DATA TO USE.
[Start of section]

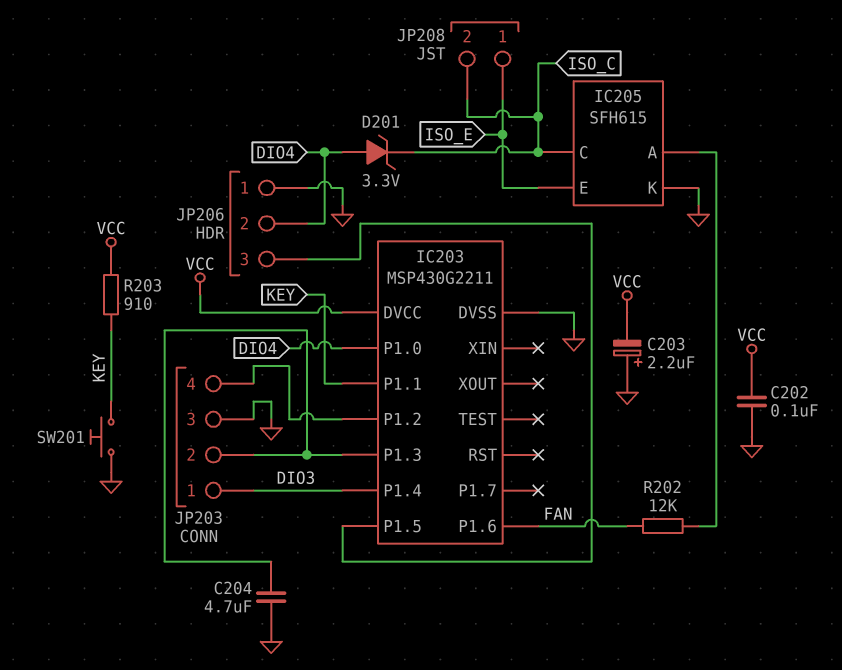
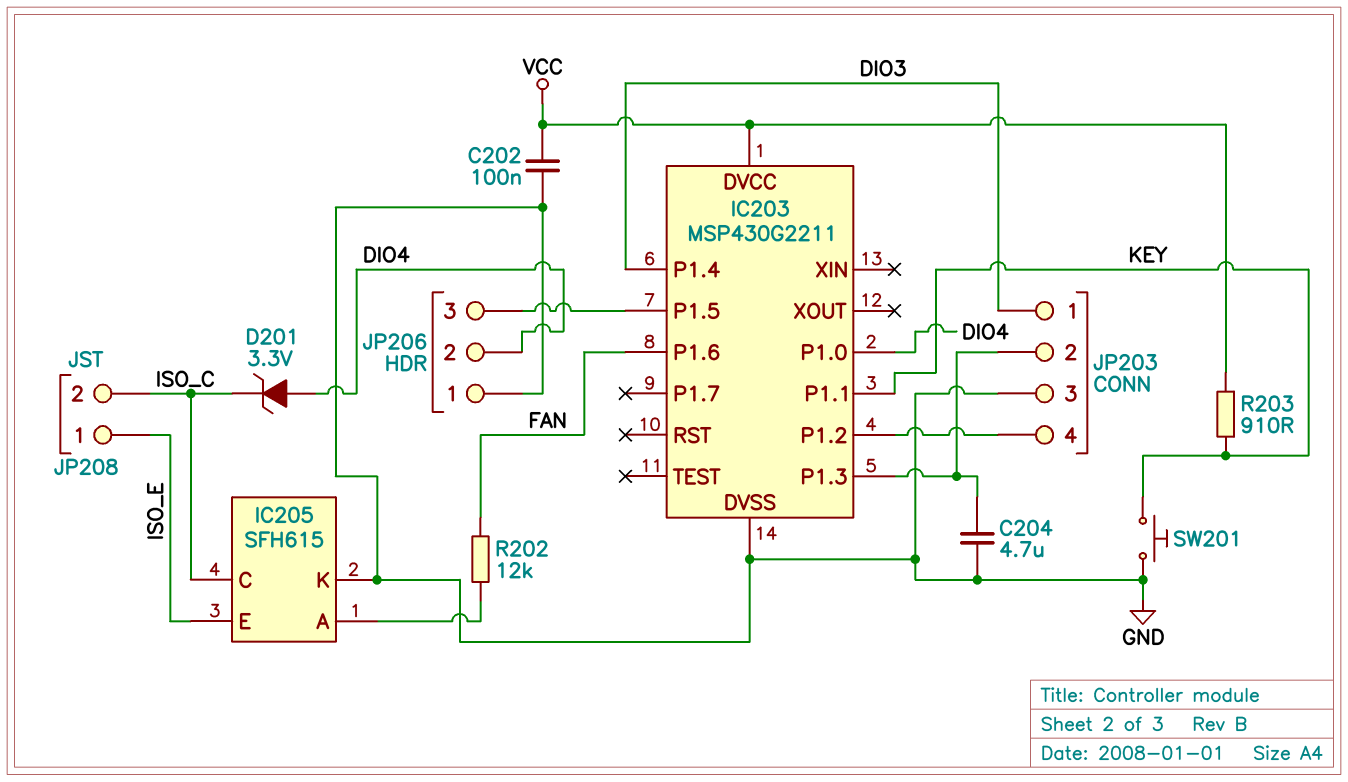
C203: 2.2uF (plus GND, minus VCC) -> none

[End of section]
[Start of section]

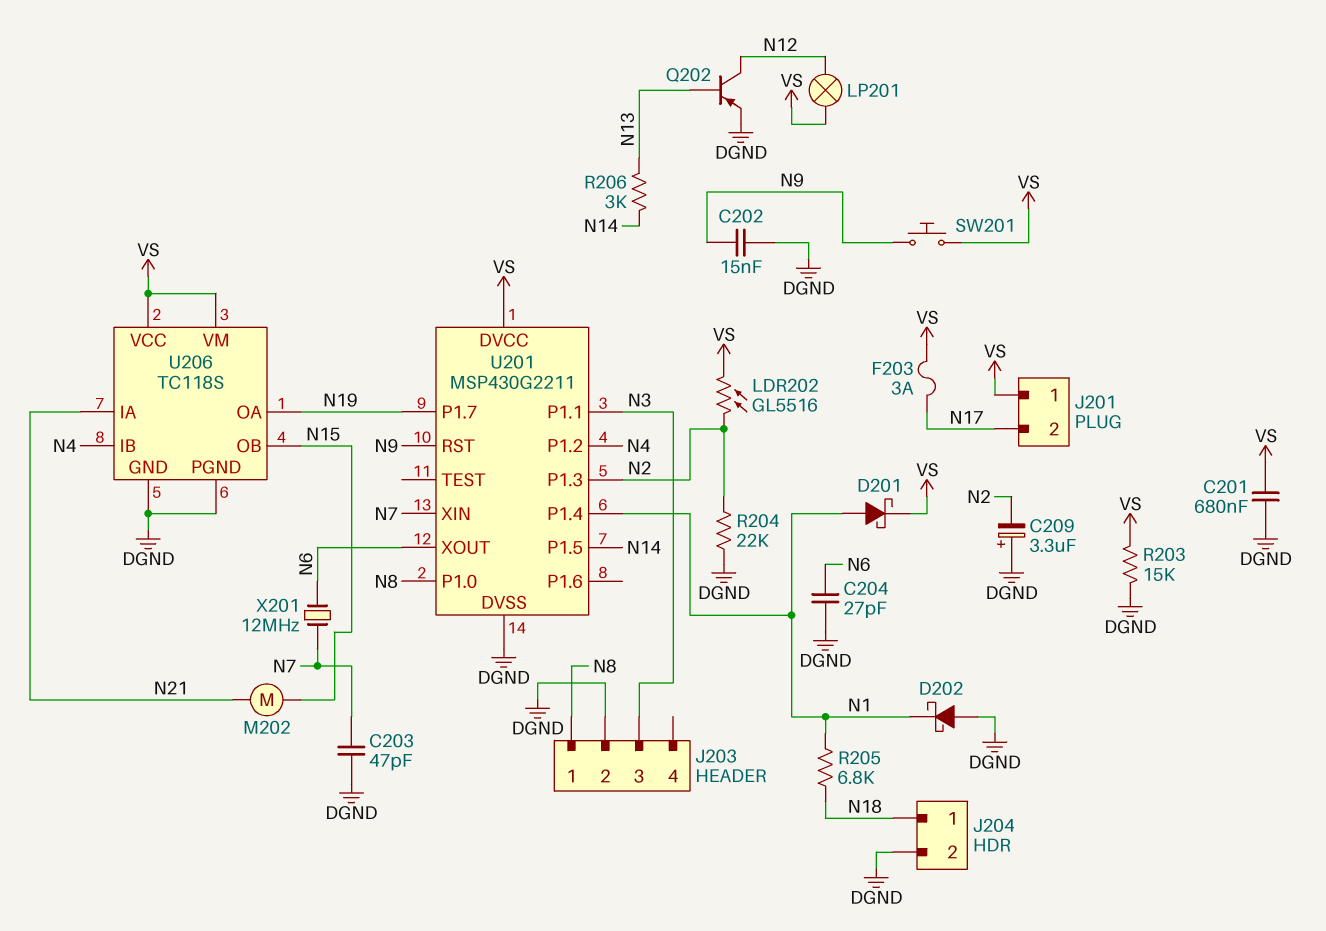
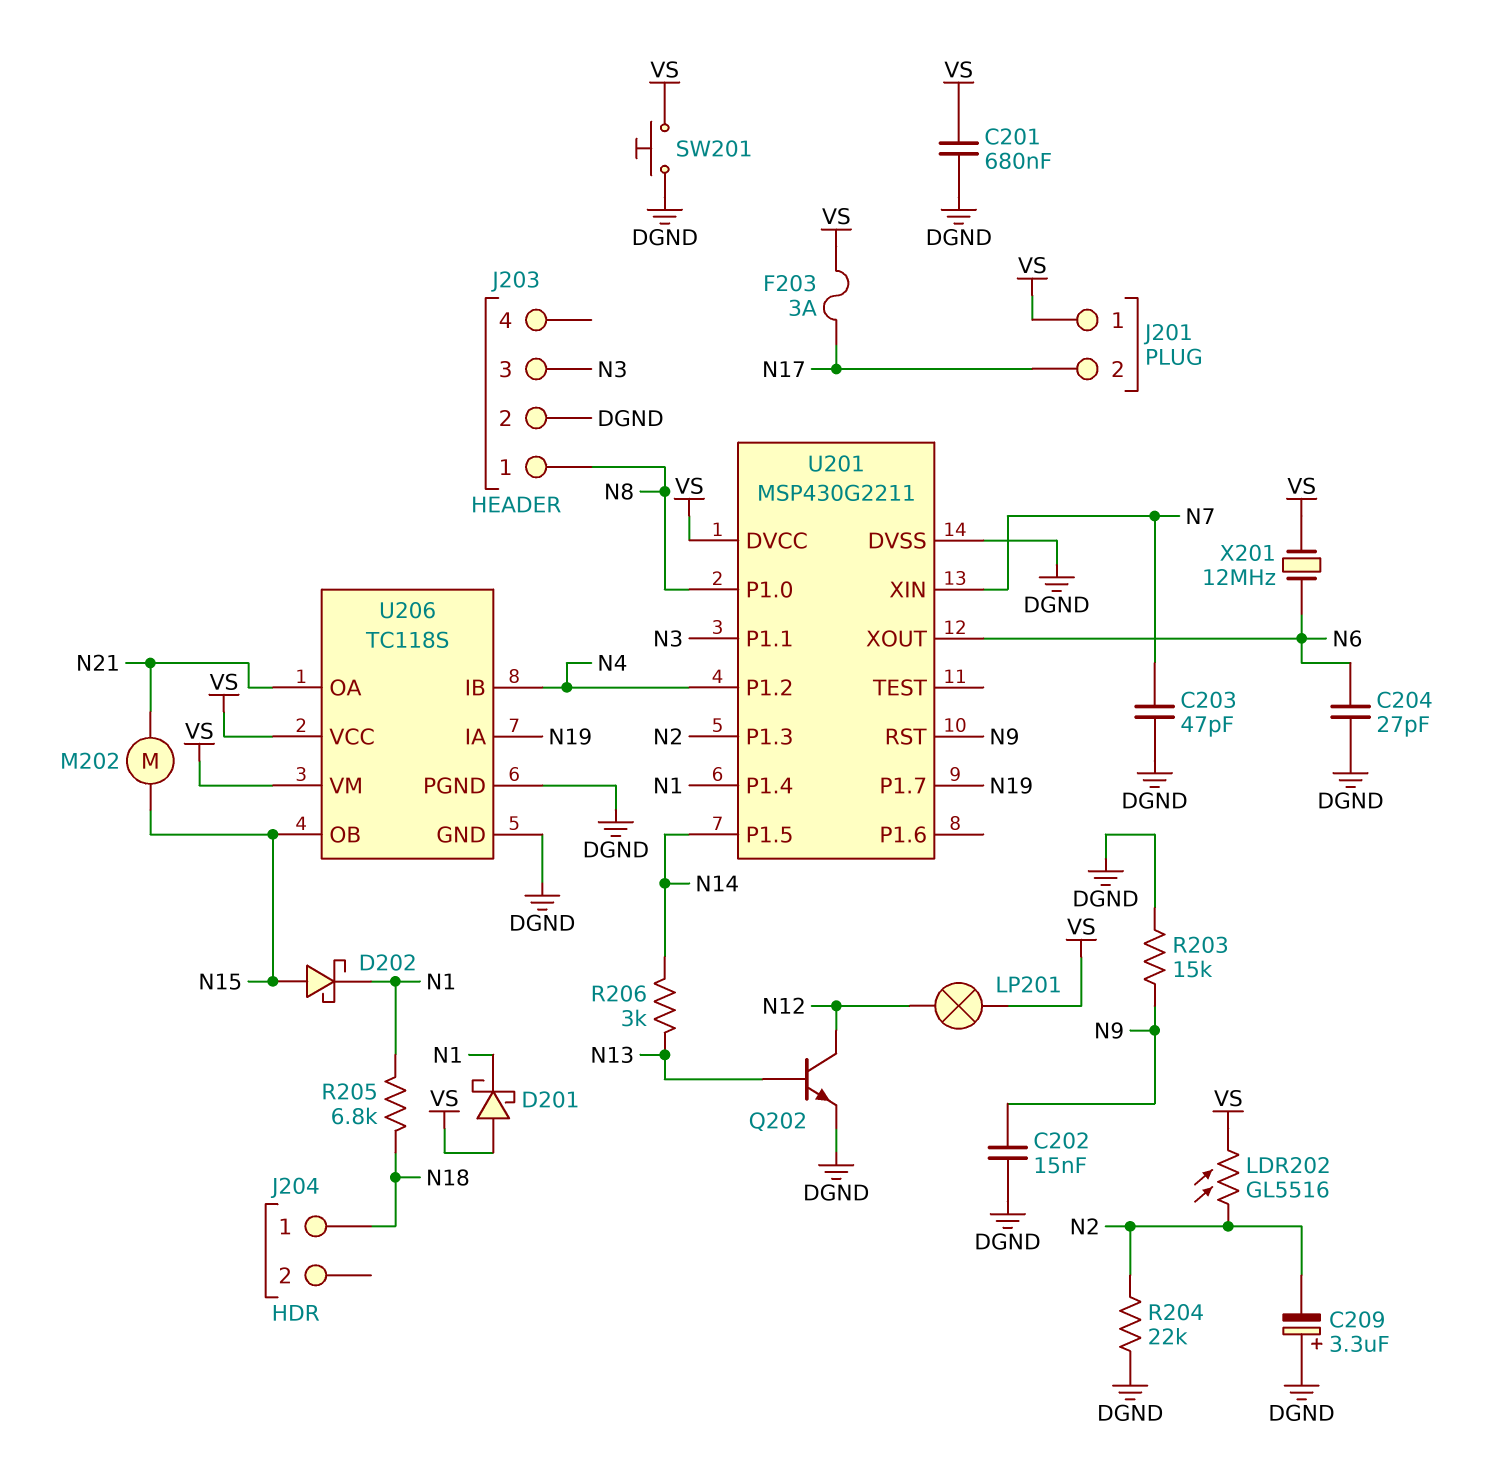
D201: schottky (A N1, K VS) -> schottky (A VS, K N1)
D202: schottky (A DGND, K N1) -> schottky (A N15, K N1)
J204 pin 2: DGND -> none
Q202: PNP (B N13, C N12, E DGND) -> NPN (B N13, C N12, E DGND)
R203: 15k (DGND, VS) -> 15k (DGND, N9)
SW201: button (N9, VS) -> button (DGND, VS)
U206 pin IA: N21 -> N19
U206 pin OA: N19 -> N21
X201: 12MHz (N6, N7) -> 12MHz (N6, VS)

[End of section]

What is the number of lines above that contain the word "none"? Answer with that number only.

SOLUTION.
2